• [About this exercise]: For the string "none", report how many lines in the records below contain it, and nothing more.

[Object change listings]
┄┄┄┄┄┄┄┄┄┄
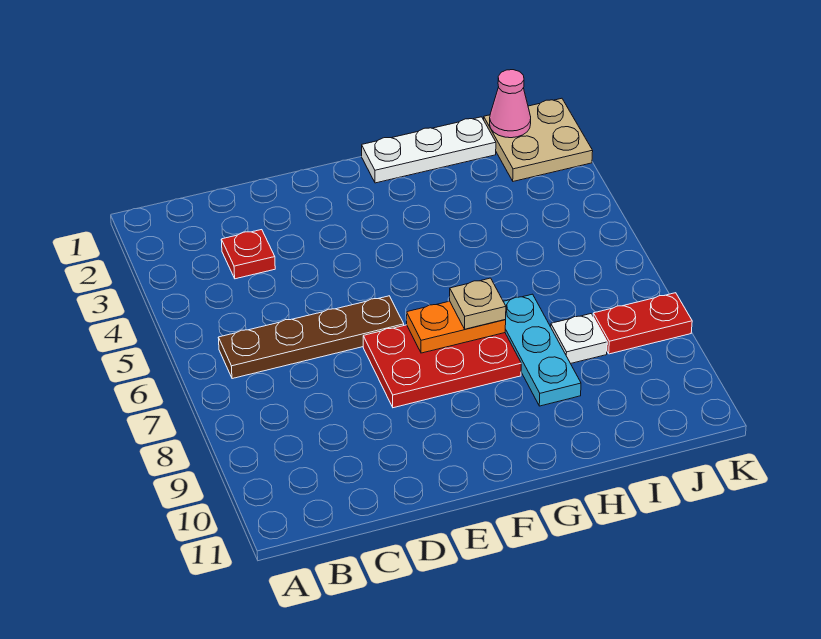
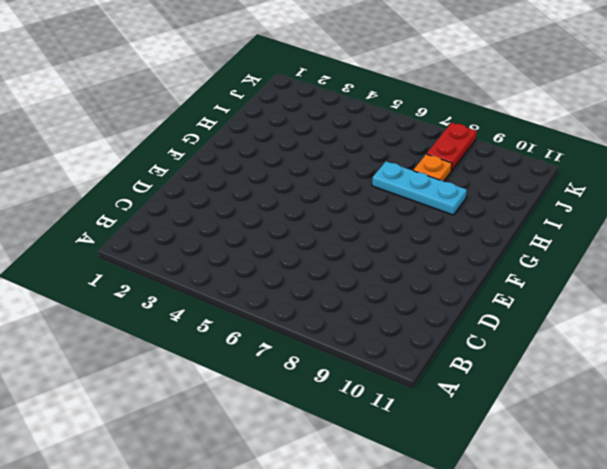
orange plate I8 level 1 -> white plate I8 level 1
none -> brown plate B6:E6 level 1
none -> red plate C3 level 1

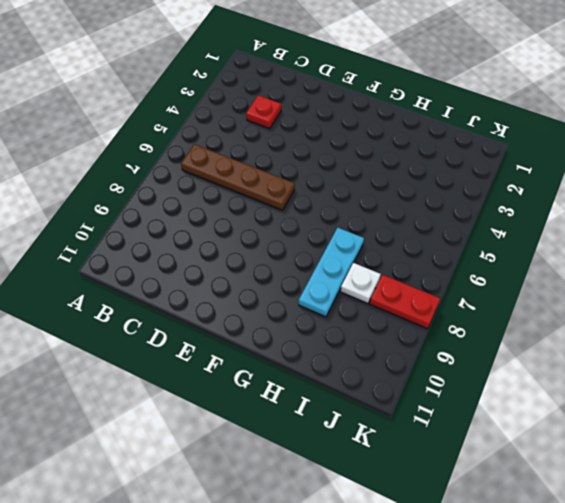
none -> red plate E7:G8 level 1
none -> white plate G1:I1 level 1

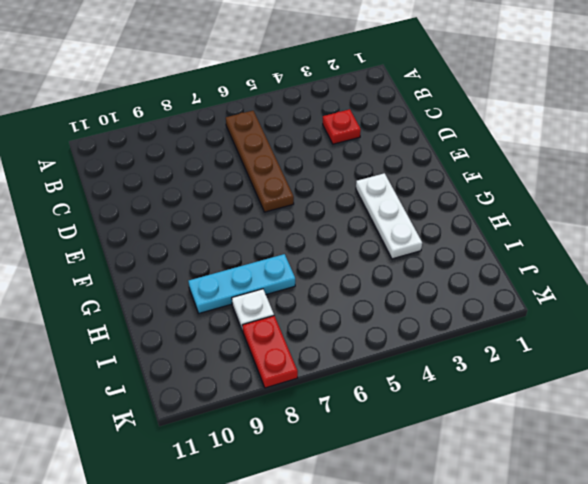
white plate F3:H3 level 1 -> white plate G1:I1 level 1
none -> red plate E7:G8 level 1
none -> tan plate J1:K2 level 1

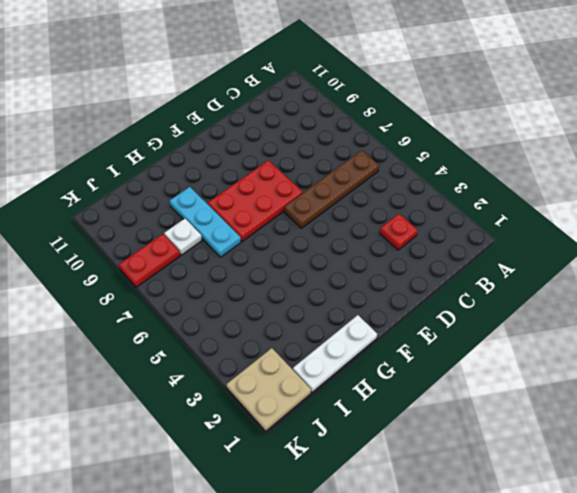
none -> orange plate F7:G7 level 2
none -> pink cone J1 level 2

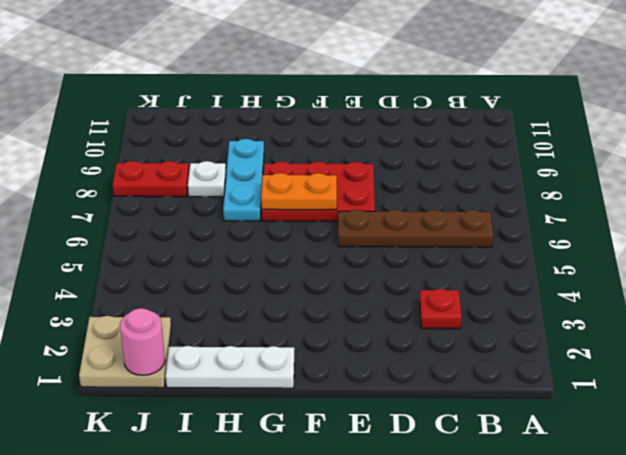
pink round brick J1 level 2 -> pink cone J1 level 2
none -> tan plate G7 level 3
┄┄┄┄┄┄┄┄┄┄
• [Answer below]: 9